WHAT TO DO:
Extract every line of the data that contains the word "trapezoid".

Saved data entries:
^^^^
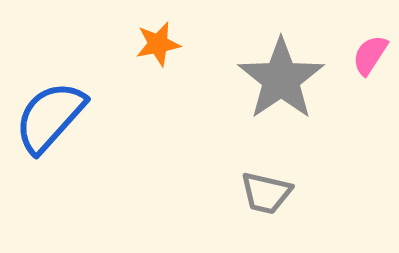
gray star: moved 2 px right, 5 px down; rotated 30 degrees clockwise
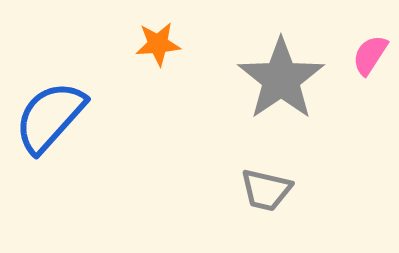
orange star: rotated 6 degrees clockwise
gray trapezoid: moved 3 px up
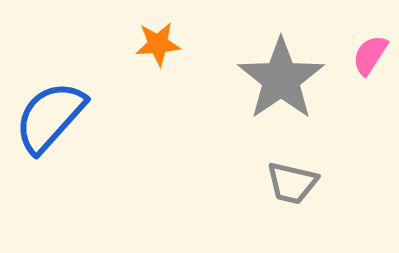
gray trapezoid: moved 26 px right, 7 px up
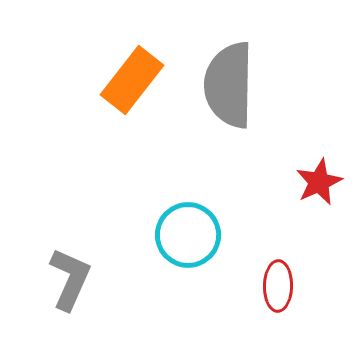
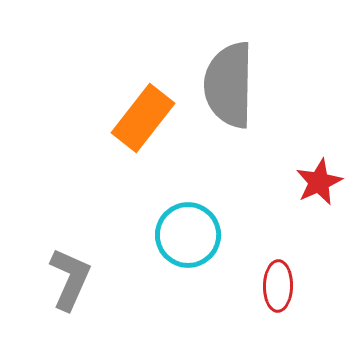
orange rectangle: moved 11 px right, 38 px down
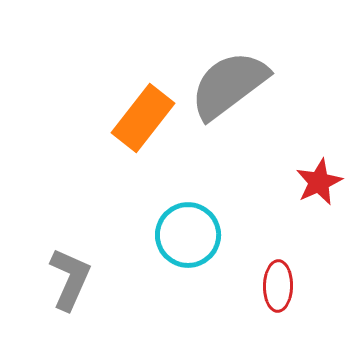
^^^^
PROBLEM SOLUTION:
gray trapezoid: moved 3 px up
gray trapezoid: moved 26 px right, 7 px up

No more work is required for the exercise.